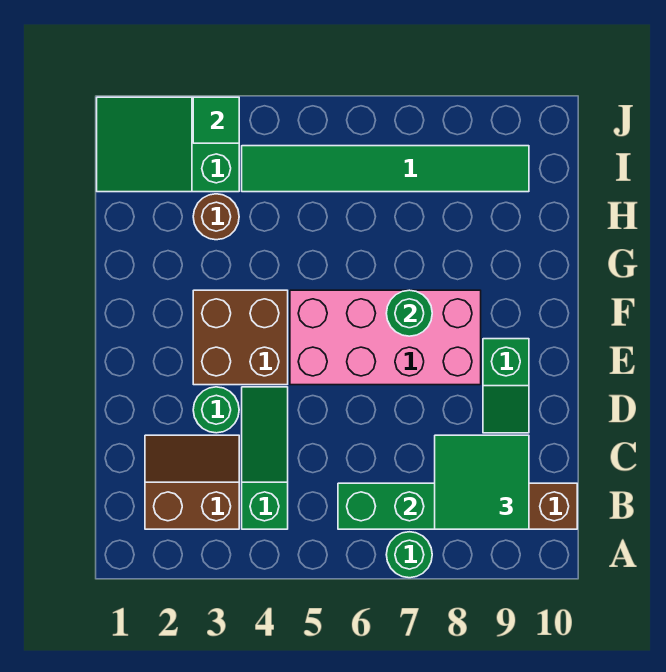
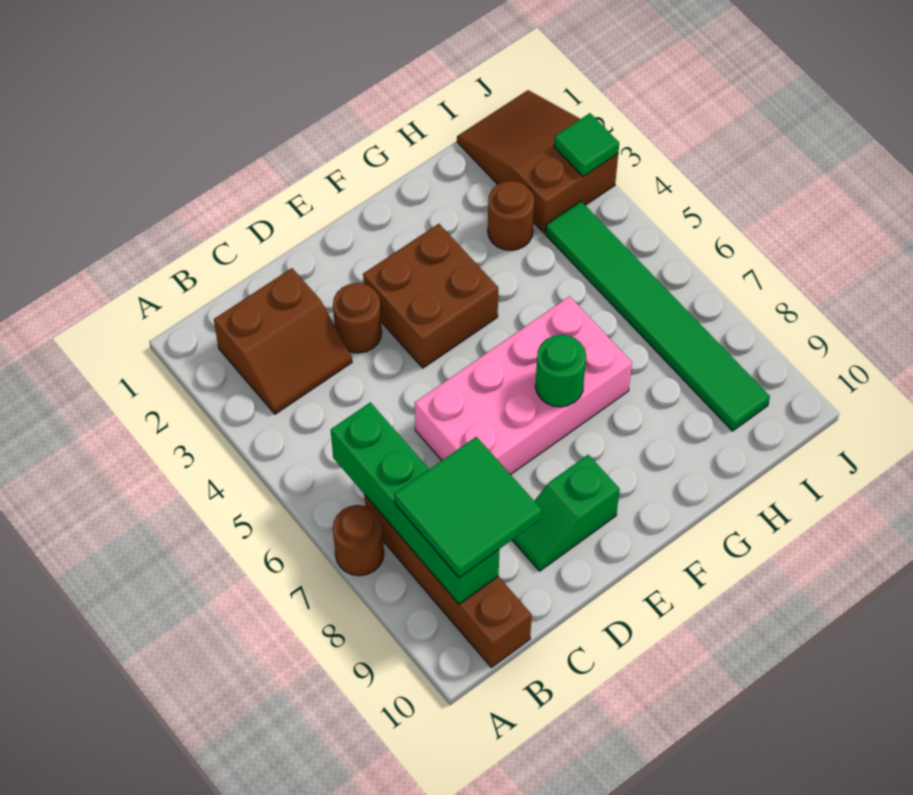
green round brick A7 level 1 -> brown round brick A7 level 1
brown slope B2:C3 level 1 top B -> brown slope B2:C3 level 1 top 2
green slope B4:D4 level 1 top B -> none
green round brick D3 level 1 -> brown round brick D3 level 1
pink brick E5:F8 level 1 -> pink brick D6:G7 level 1
green slope I1:J3 level 1 top 3 -> brown slope I1:J3 level 1 top 3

# # # # #

Set down every entry above verbatim, without pictures.

_Output for this exercise_
green round brick A7 level 1 -> brown round brick A7 level 1
brown slope B2:C3 level 1 top B -> brown slope B2:C3 level 1 top 2
green slope B4:D4 level 1 top B -> none
green round brick D3 level 1 -> brown round brick D3 level 1
pink brick E5:F8 level 1 -> pink brick D6:G7 level 1
green slope I1:J3 level 1 top 3 -> brown slope I1:J3 level 1 top 3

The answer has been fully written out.